◆ **The problem**
Go to the line containing "U2 pin ADJ: NET8 -> VCC" and retype it and every later line exactly as written, up to the last line of the entries. Keep pictures out.

◆ **Recorded information**
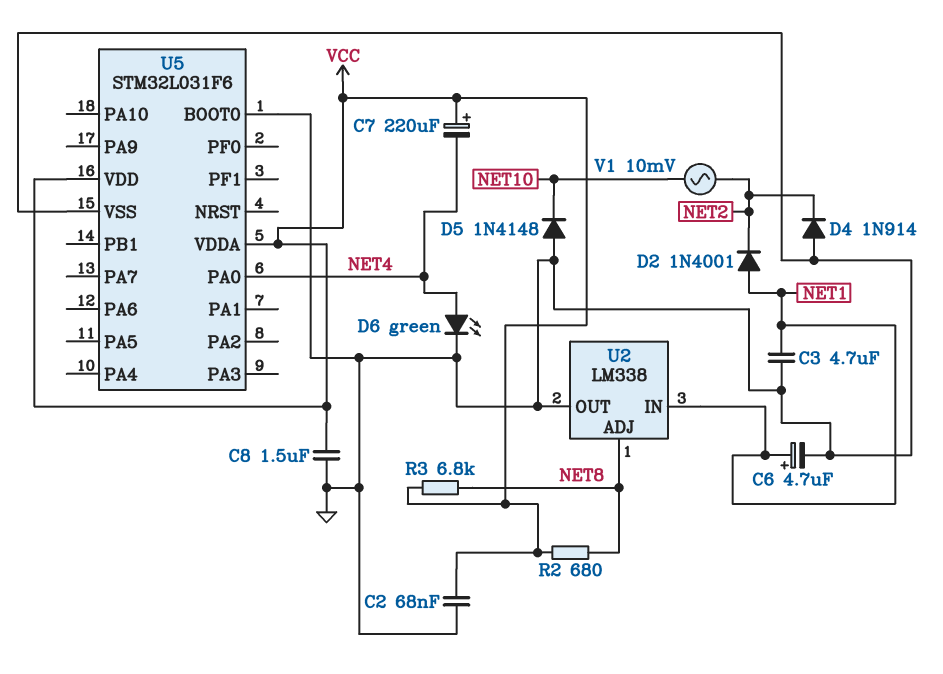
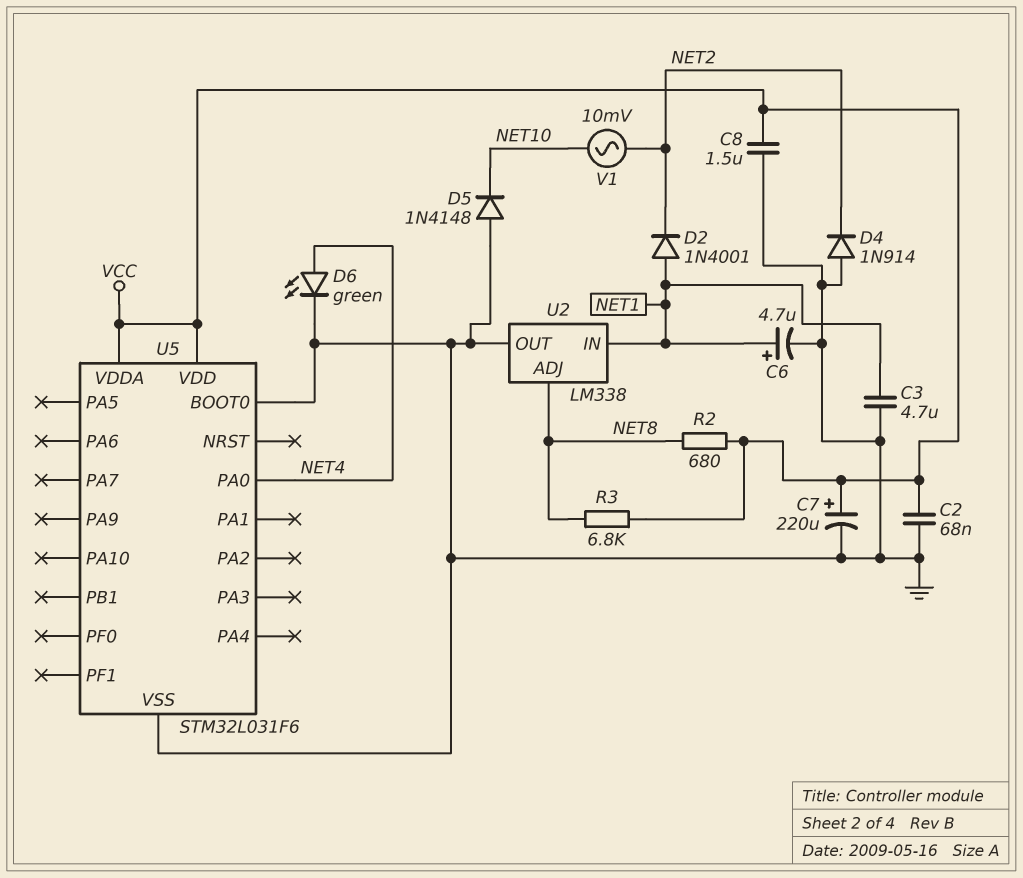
C7: 220uF (plus VCC, minus NET4) -> 220uF (plus VCC, minus GND)

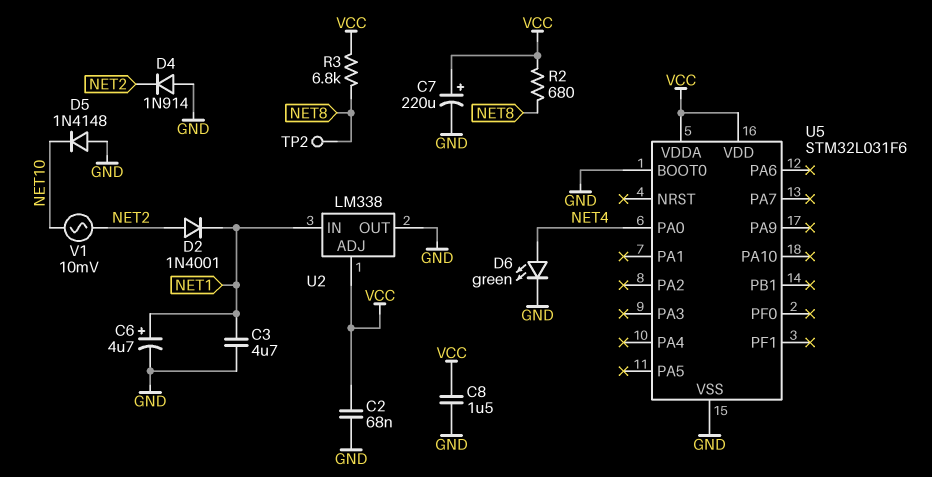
D2: diode 1N4001 (A NET1, K NET2) -> diode 1N4001 (A NET2, K NET1)
TP2: none -> test point (NET8)
U2 pin ADJ: NET8 -> VCC

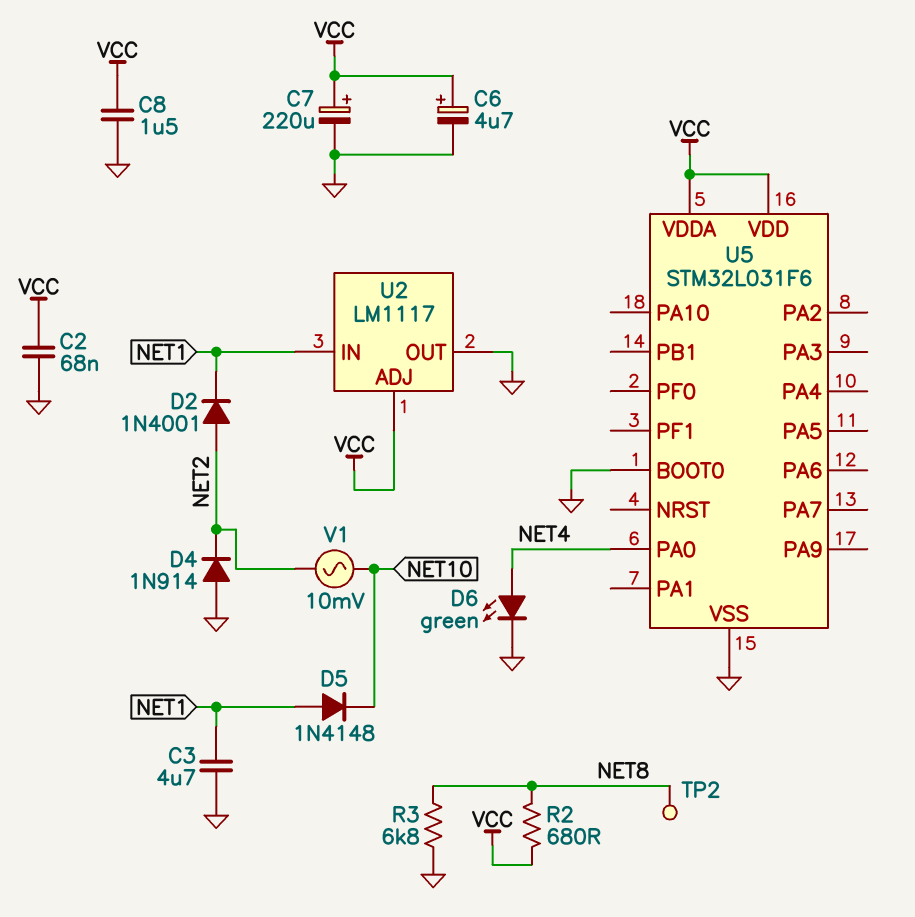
C6: 4.7uF (plus NET1, minus GND) -> 4.7uF (plus VCC, minus GND)
D5: diode 1N4148 (A GND, K NET10) -> diode 1N4148 (A NET1, K NET10)
R3: 6.8k (NET8, VCC) -> 6.8k (GND, NET8)
U2: LM338 -> LM1117

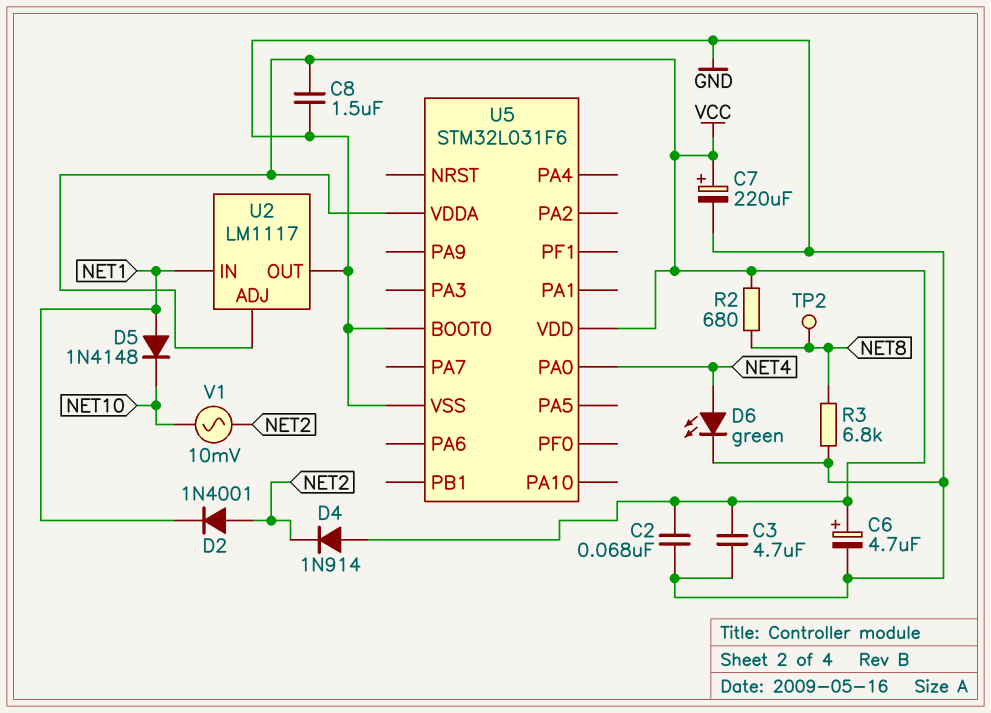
C3: 4.7uF (GND, NET1) -> 4.7uF (GND, VCC)
D4: diode 1N914 (A GND, K NET2) -> diode 1N914 (A VCC, K NET2)

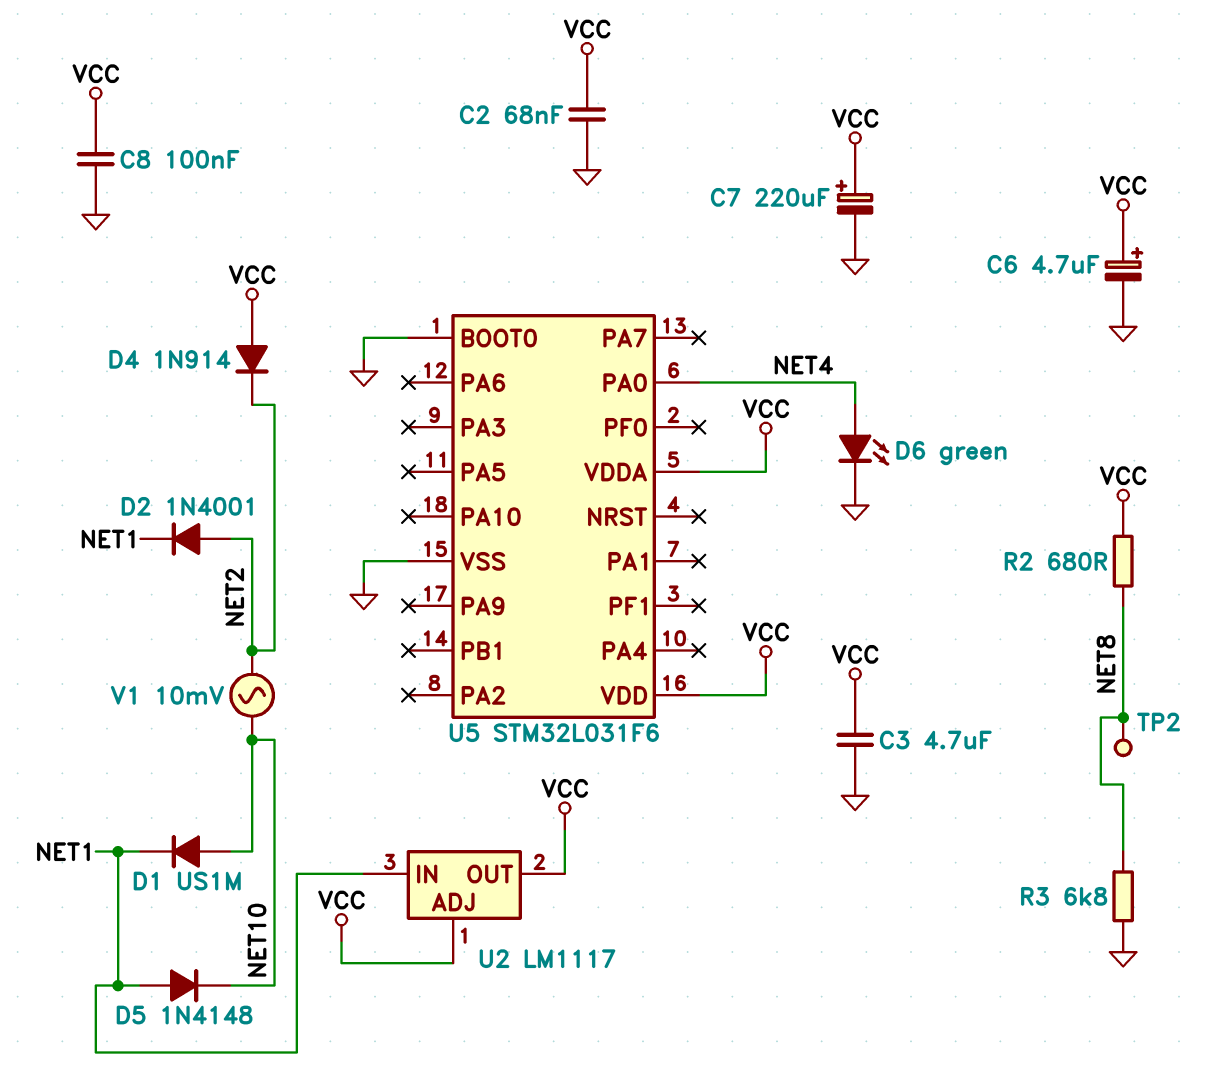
C8: 1.5uF (GND, VCC) -> 100nF (GND, VCC)
D1: none -> diode US1M (A NET10, K NET1)
U2 pin OUT: GND -> VCC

◆ **Your solution**
U2 pin ADJ: NET8 -> VCC

C6: 4.7uF (plus NET1, minus GND) -> 4.7uF (plus VCC, minus GND)
D5: diode 1N4148 (A GND, K NET10) -> diode 1N4148 (A NET1, K NET10)
R3: 6.8k (NET8, VCC) -> 6.8k (GND, NET8)
U2: LM338 -> LM1117

C3: 4.7uF (GND, NET1) -> 4.7uF (GND, VCC)
D4: diode 1N914 (A GND, K NET2) -> diode 1N914 (A VCC, K NET2)

C8: 1.5uF (GND, VCC) -> 100nF (GND, VCC)
D1: none -> diode US1M (A NET10, K NET1)
U2 pin OUT: GND -> VCC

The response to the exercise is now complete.